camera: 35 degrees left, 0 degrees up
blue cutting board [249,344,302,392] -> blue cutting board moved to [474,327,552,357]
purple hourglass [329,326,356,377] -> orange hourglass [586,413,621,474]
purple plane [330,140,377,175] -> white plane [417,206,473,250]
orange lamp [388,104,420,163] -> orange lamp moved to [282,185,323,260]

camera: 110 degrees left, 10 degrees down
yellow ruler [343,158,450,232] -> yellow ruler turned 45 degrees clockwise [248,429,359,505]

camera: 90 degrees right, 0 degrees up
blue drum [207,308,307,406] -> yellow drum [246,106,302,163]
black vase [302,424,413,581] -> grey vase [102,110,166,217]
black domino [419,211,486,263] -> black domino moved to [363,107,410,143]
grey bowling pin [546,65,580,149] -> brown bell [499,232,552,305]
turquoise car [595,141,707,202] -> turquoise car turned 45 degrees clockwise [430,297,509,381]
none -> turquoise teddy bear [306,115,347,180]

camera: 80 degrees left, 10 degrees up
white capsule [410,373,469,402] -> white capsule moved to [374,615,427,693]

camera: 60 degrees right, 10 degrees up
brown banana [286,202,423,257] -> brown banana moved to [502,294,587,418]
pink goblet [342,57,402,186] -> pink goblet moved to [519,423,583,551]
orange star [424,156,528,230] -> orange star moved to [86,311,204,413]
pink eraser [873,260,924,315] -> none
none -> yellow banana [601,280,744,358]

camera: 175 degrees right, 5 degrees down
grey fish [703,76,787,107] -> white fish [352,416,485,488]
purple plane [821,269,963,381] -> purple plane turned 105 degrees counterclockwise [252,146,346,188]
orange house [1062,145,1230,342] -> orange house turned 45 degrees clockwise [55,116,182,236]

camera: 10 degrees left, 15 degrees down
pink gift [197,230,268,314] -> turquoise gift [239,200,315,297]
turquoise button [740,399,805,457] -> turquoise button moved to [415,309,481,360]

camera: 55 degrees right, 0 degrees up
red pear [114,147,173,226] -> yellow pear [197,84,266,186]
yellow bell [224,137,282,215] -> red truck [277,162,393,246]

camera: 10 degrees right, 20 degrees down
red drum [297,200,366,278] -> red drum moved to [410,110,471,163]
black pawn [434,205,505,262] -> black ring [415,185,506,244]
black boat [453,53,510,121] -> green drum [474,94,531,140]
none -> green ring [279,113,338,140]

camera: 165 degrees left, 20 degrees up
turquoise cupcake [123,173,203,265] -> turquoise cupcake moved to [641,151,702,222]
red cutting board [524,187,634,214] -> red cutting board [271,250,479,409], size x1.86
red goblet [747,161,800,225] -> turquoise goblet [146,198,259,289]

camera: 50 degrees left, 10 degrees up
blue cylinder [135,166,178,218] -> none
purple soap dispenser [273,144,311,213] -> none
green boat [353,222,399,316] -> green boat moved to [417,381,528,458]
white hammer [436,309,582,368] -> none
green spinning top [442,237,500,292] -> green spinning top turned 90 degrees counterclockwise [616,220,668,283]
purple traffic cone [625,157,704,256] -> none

§ **What the exercise asks**: Transcribe the data in full, keeping every character.

§ **Output below**:
camera: 35 degrees left, 0 degrees up
blue cutting board [249,344,302,392] -> blue cutting board moved to [474,327,552,357]
purple hourglass [329,326,356,377] -> orange hourglass [586,413,621,474]
purple plane [330,140,377,175] -> white plane [417,206,473,250]
orange lamp [388,104,420,163] -> orange lamp moved to [282,185,323,260]

camera: 110 degrees left, 10 degrees down
yellow ruler [343,158,450,232] -> yellow ruler turned 45 degrees clockwise [248,429,359,505]

camera: 90 degrees right, 0 degrees up
blue drum [207,308,307,406] -> yellow drum [246,106,302,163]
black vase [302,424,413,581] -> grey vase [102,110,166,217]
black domino [419,211,486,263] -> black domino moved to [363,107,410,143]
grey bowling pin [546,65,580,149] -> brown bell [499,232,552,305]
turquoise car [595,141,707,202] -> turquoise car turned 45 degrees clockwise [430,297,509,381]
none -> turquoise teddy bear [306,115,347,180]

camera: 80 degrees left, 10 degrees up
white capsule [410,373,469,402] -> white capsule moved to [374,615,427,693]

camera: 60 degrees right, 10 degrees up
brown banana [286,202,423,257] -> brown banana moved to [502,294,587,418]
pink goblet [342,57,402,186] -> pink goblet moved to [519,423,583,551]
orange star [424,156,528,230] -> orange star moved to [86,311,204,413]
pink eraser [873,260,924,315] -> none
none -> yellow banana [601,280,744,358]

camera: 175 degrees right, 5 degrees down
grey fish [703,76,787,107] -> white fish [352,416,485,488]
purple plane [821,269,963,381] -> purple plane turned 105 degrees counterclockwise [252,146,346,188]
orange house [1062,145,1230,342] -> orange house turned 45 degrees clockwise [55,116,182,236]

camera: 10 degrees left, 15 degrees down
pink gift [197,230,268,314] -> turquoise gift [239,200,315,297]
turquoise button [740,399,805,457] -> turquoise button moved to [415,309,481,360]

camera: 55 degrees right, 0 degrees up
red pear [114,147,173,226] -> yellow pear [197,84,266,186]
yellow bell [224,137,282,215] -> red truck [277,162,393,246]

camera: 10 degrees right, 20 degrees down
red drum [297,200,366,278] -> red drum moved to [410,110,471,163]
black pawn [434,205,505,262] -> black ring [415,185,506,244]
black boat [453,53,510,121] -> green drum [474,94,531,140]
none -> green ring [279,113,338,140]

camera: 165 degrees left, 20 degrees up
turquoise cupcake [123,173,203,265] -> turquoise cupcake moved to [641,151,702,222]
red cutting board [524,187,634,214] -> red cutting board [271,250,479,409], size x1.86
red goblet [747,161,800,225] -> turquoise goblet [146,198,259,289]

camera: 50 degrees left, 10 degrees up
blue cylinder [135,166,178,218] -> none
purple soap dispenser [273,144,311,213] -> none
green boat [353,222,399,316] -> green boat moved to [417,381,528,458]
white hammer [436,309,582,368] -> none
green spinning top [442,237,500,292] -> green spinning top turned 90 degrees counterclockwise [616,220,668,283]
purple traffic cone [625,157,704,256] -> none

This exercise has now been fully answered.